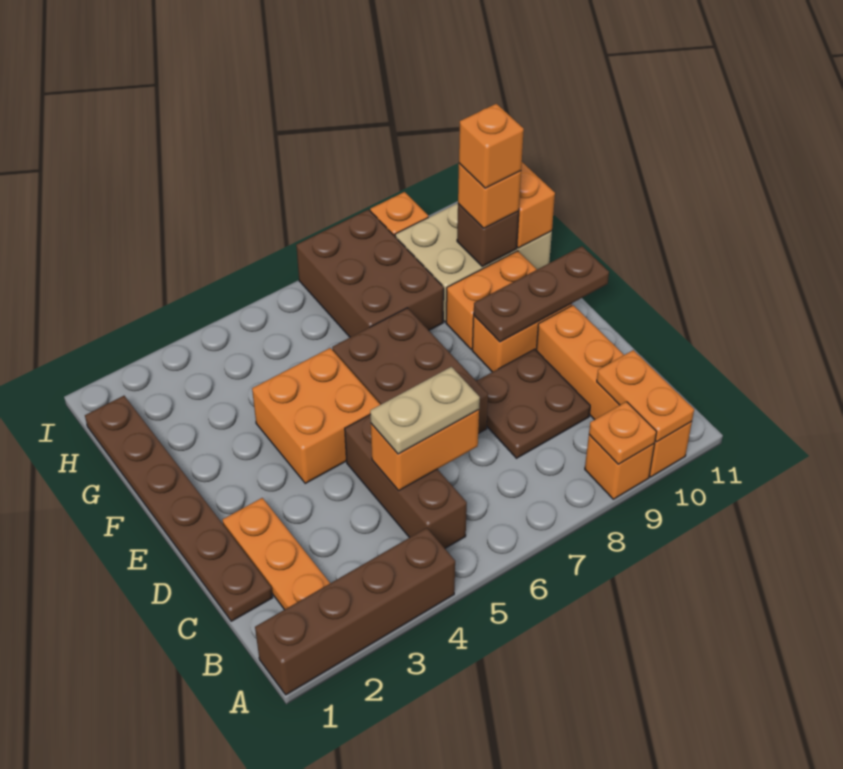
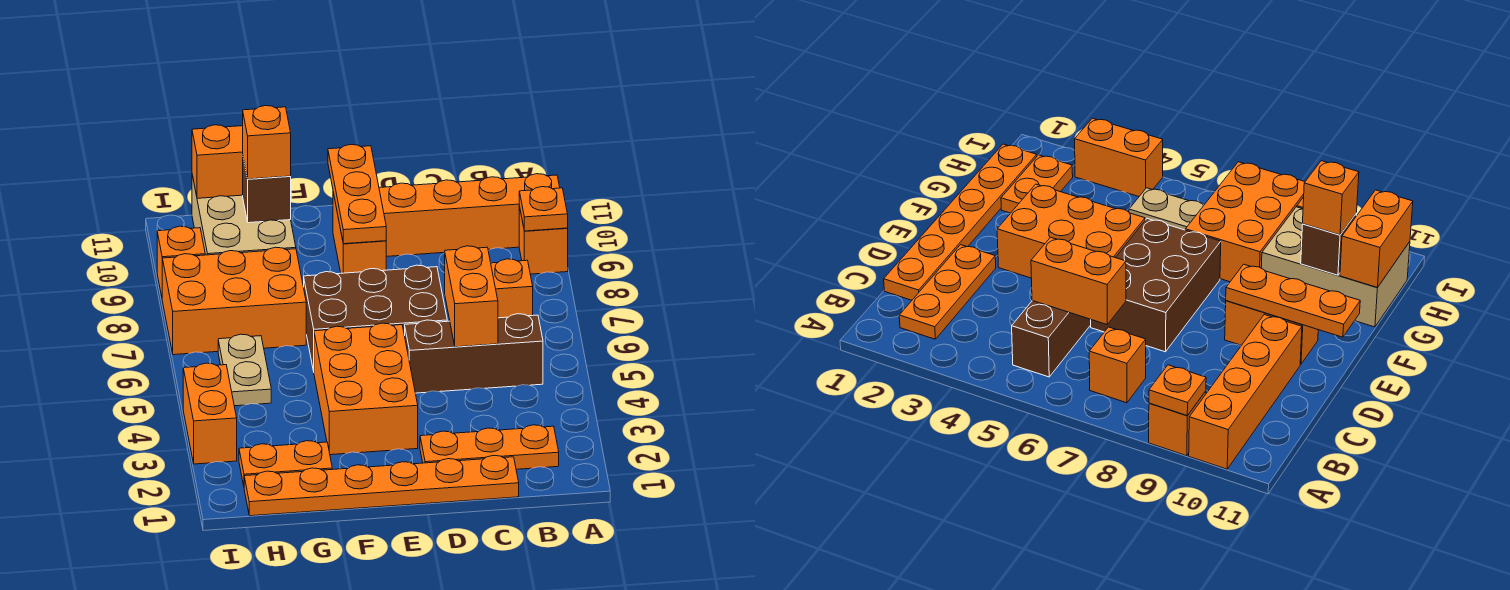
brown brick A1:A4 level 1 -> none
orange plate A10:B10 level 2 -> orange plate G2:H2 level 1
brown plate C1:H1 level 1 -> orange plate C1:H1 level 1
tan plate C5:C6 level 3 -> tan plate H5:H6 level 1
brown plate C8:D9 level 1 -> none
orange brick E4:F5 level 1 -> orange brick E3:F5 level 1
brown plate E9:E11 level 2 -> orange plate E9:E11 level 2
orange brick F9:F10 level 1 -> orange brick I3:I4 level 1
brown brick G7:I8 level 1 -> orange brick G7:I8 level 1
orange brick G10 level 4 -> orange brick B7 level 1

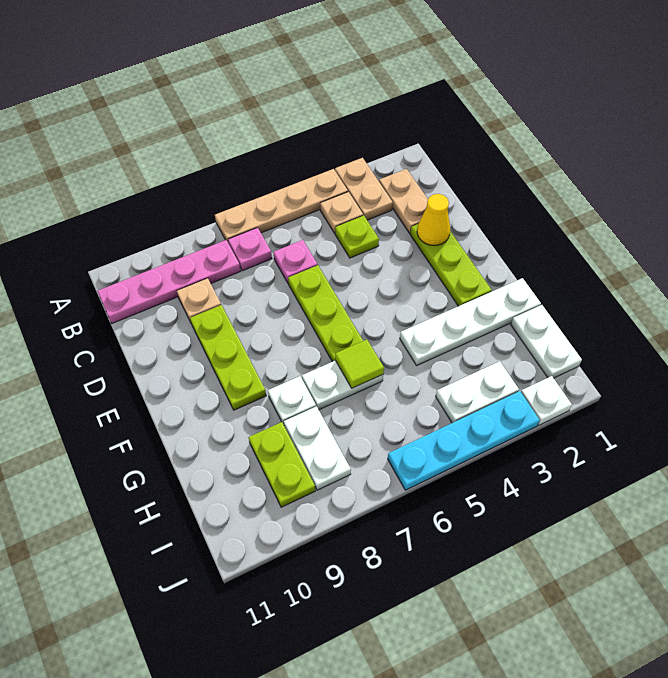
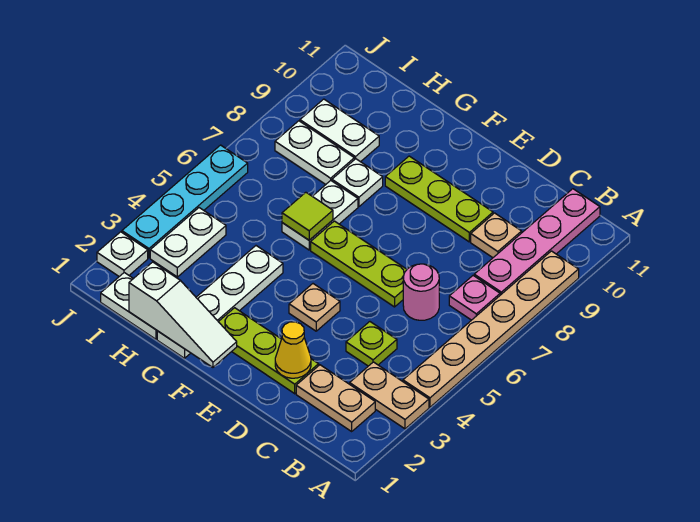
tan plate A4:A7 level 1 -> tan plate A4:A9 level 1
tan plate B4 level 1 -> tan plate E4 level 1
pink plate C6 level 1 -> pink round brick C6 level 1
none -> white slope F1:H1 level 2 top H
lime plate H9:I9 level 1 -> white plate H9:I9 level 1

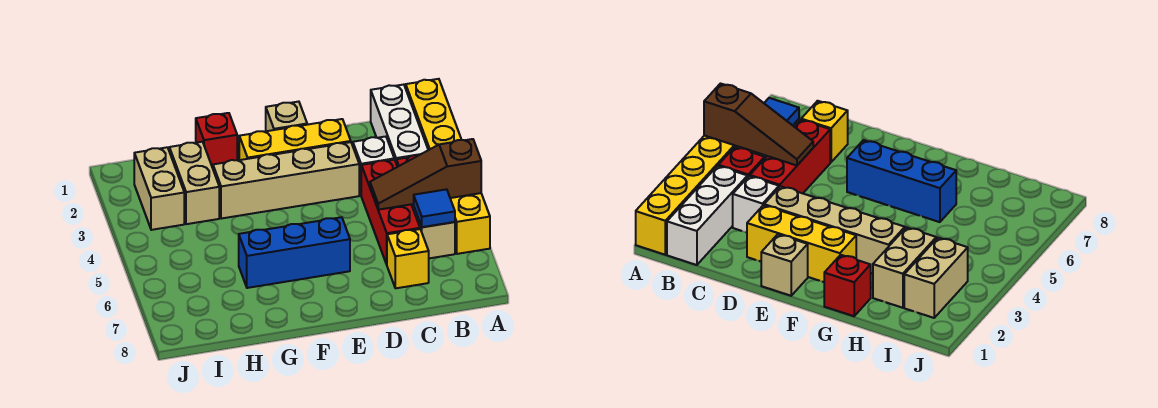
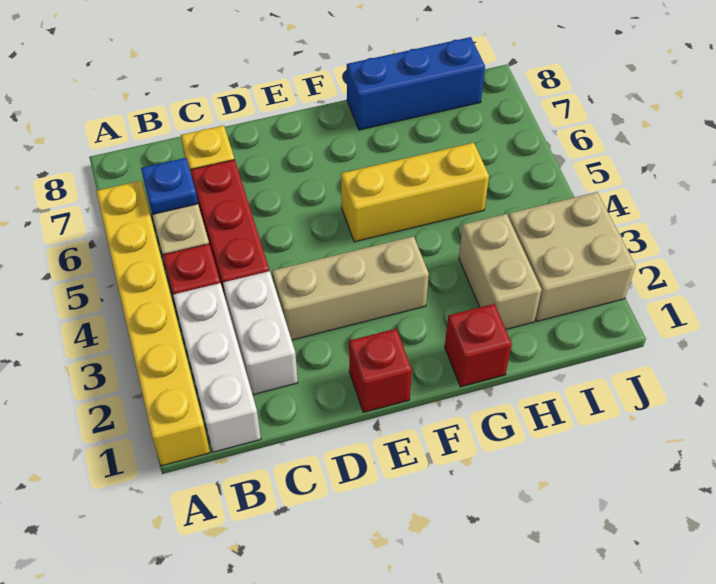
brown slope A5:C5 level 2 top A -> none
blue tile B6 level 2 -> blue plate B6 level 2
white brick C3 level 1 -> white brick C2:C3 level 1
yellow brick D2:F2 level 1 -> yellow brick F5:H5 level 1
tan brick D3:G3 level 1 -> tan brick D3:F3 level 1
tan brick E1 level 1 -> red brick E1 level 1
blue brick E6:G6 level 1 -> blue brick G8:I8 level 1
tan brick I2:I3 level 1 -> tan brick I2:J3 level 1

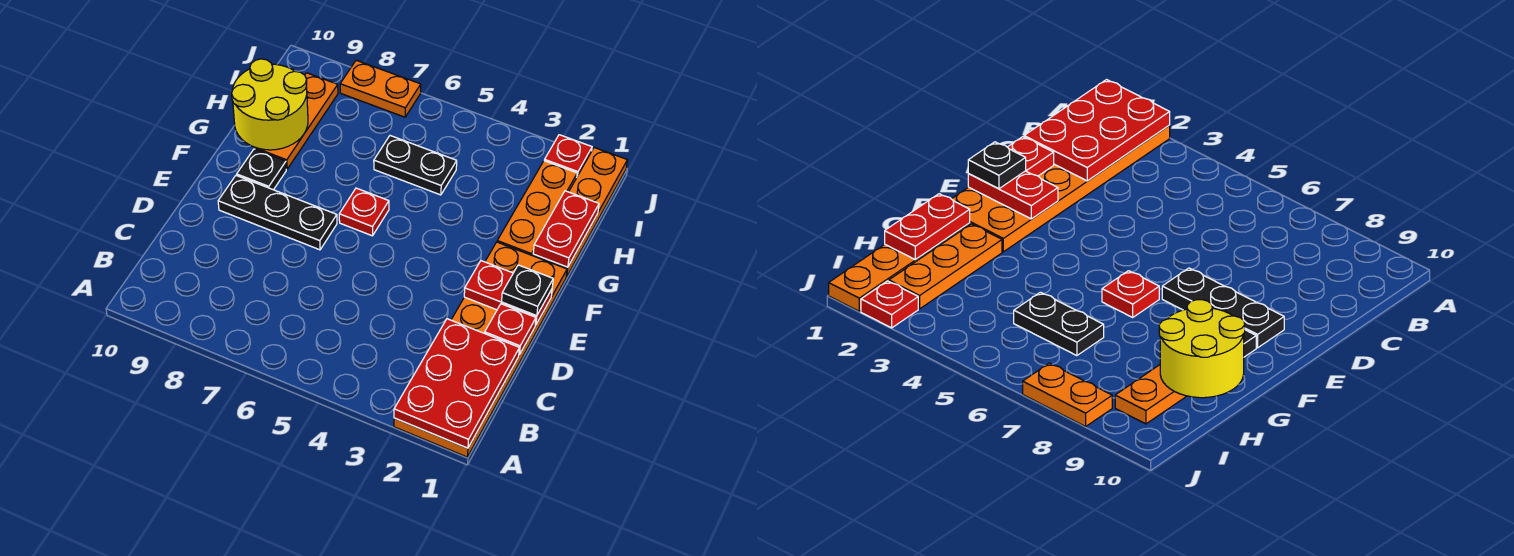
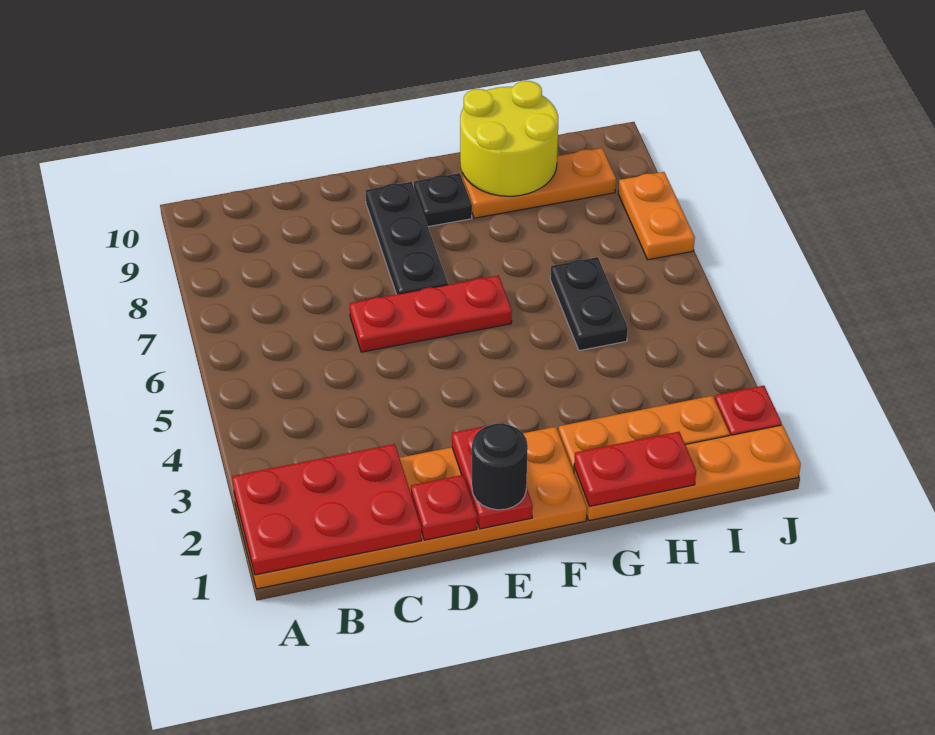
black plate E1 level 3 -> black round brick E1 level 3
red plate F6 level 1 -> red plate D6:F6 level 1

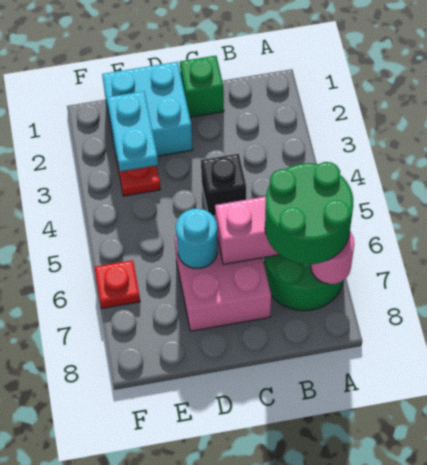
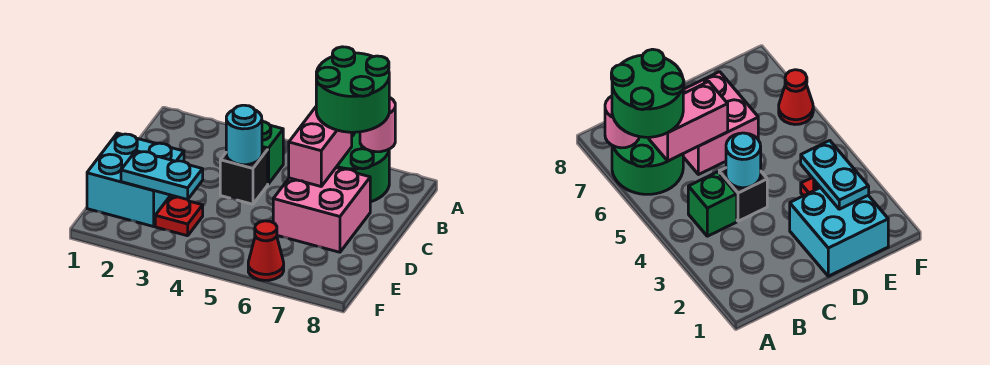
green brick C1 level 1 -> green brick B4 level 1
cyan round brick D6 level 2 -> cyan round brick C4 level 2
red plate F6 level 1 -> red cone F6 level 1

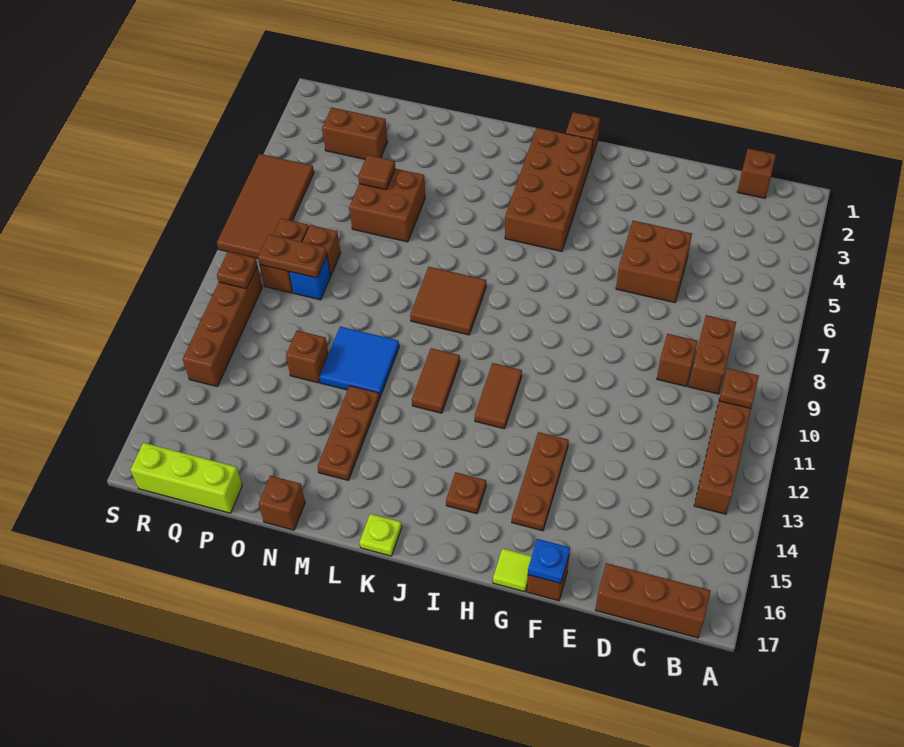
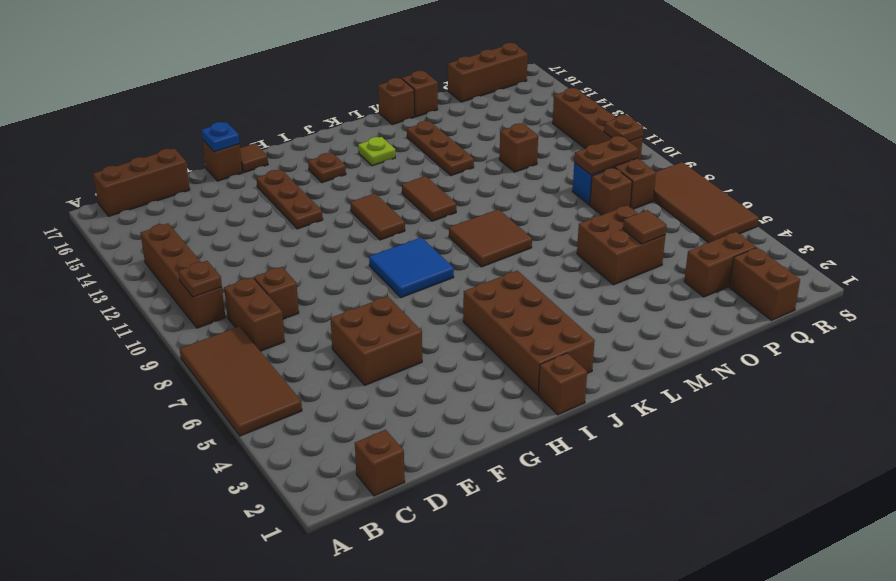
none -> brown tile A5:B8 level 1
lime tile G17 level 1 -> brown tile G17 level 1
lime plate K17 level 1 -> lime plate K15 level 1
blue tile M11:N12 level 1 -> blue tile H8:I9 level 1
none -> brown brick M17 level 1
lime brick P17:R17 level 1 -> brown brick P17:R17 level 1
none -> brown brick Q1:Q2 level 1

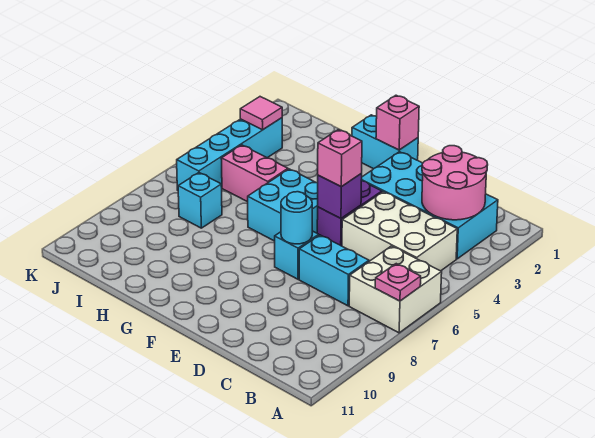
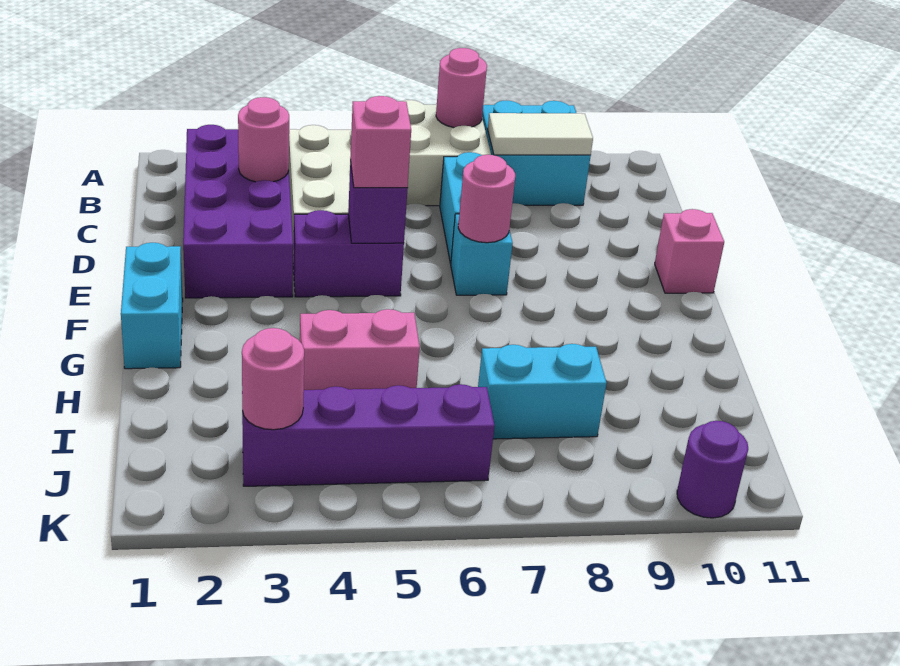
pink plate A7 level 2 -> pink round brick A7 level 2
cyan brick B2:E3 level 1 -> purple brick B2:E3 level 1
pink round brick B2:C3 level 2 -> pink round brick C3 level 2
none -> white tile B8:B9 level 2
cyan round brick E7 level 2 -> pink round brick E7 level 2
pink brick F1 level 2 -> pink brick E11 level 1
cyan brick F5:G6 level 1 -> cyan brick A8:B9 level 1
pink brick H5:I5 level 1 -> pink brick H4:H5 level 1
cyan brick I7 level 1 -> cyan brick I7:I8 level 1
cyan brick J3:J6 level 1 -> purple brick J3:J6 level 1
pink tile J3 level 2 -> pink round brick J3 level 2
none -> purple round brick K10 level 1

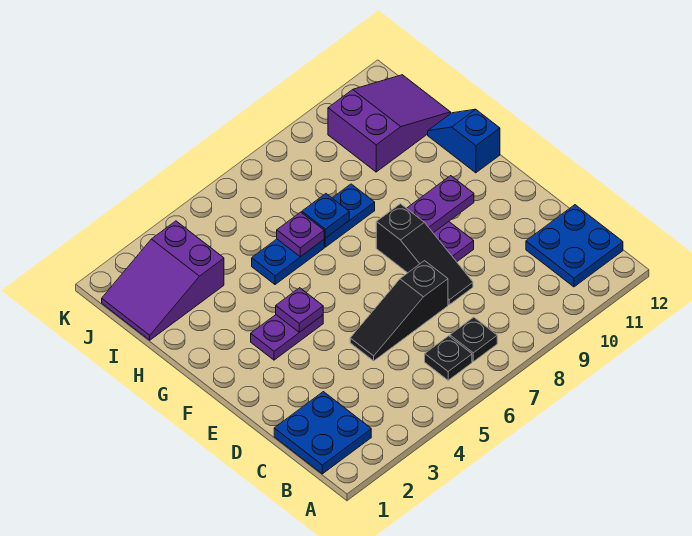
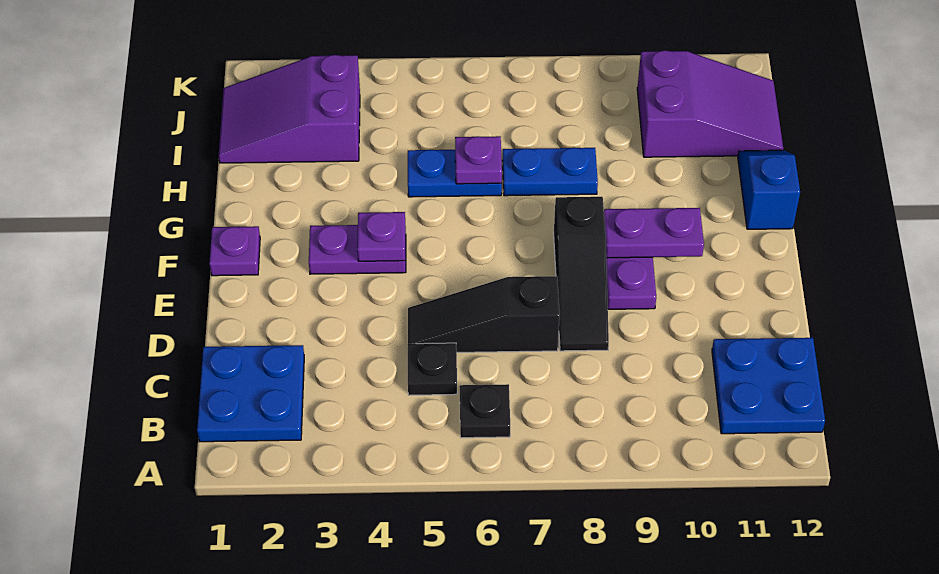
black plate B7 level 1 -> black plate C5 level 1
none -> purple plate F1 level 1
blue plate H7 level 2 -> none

TASK DESCRIPTION => Where a picture appears in the data, omit it; restate the rest word for word.

RESULT OF THIS EXERCISE =>
brown brick A1:A4 level 1 -> none
orange plate A10:B10 level 2 -> orange plate G2:H2 level 1
brown plate C1:H1 level 1 -> orange plate C1:H1 level 1
tan plate C5:C6 level 3 -> tan plate H5:H6 level 1
brown plate C8:D9 level 1 -> none
orange brick E4:F5 level 1 -> orange brick E3:F5 level 1
brown plate E9:E11 level 2 -> orange plate E9:E11 level 2
orange brick F9:F10 level 1 -> orange brick I3:I4 level 1
brown brick G7:I8 level 1 -> orange brick G7:I8 level 1
orange brick G10 level 4 -> orange brick B7 level 1

tan plate A4:A7 level 1 -> tan plate A4:A9 level 1
tan plate B4 level 1 -> tan plate E4 level 1
pink plate C6 level 1 -> pink round brick C6 level 1
none -> white slope F1:H1 level 2 top H
lime plate H9:I9 level 1 -> white plate H9:I9 level 1

brown slope A5:C5 level 2 top A -> none
blue tile B6 level 2 -> blue plate B6 level 2
white brick C3 level 1 -> white brick C2:C3 level 1
yellow brick D2:F2 level 1 -> yellow brick F5:H5 level 1
tan brick D3:G3 level 1 -> tan brick D3:F3 level 1
tan brick E1 level 1 -> red brick E1 level 1
blue brick E6:G6 level 1 -> blue brick G8:I8 level 1
tan brick I2:I3 level 1 -> tan brick I2:J3 level 1

black plate E1 level 3 -> black round brick E1 level 3
red plate F6 level 1 -> red plate D6:F6 level 1

green brick C1 level 1 -> green brick B4 level 1
cyan round brick D6 level 2 -> cyan round brick C4 level 2
red plate F6 level 1 -> red cone F6 level 1

none -> brown tile A5:B8 level 1
lime tile G17 level 1 -> brown tile G17 level 1
lime plate K17 level 1 -> lime plate K15 level 1
blue tile M11:N12 level 1 -> blue tile H8:I9 level 1
none -> brown brick M17 level 1
lime brick P17:R17 level 1 -> brown brick P17:R17 level 1
none -> brown brick Q1:Q2 level 1

pink plate A7 level 2 -> pink round brick A7 level 2
cyan brick B2:E3 level 1 -> purple brick B2:E3 level 1
pink round brick B2:C3 level 2 -> pink round brick C3 level 2
none -> white tile B8:B9 level 2
cyan round brick E7 level 2 -> pink round brick E7 level 2
pink brick F1 level 2 -> pink brick E11 level 1
cyan brick F5:G6 level 1 -> cyan brick A8:B9 level 1
pink brick H5:I5 level 1 -> pink brick H4:H5 level 1
cyan brick I7 level 1 -> cyan brick I7:I8 level 1
cyan brick J3:J6 level 1 -> purple brick J3:J6 level 1
pink tile J3 level 2 -> pink round brick J3 level 2
none -> purple round brick K10 level 1

black plate B7 level 1 -> black plate C5 level 1
none -> purple plate F1 level 1
blue plate H7 level 2 -> none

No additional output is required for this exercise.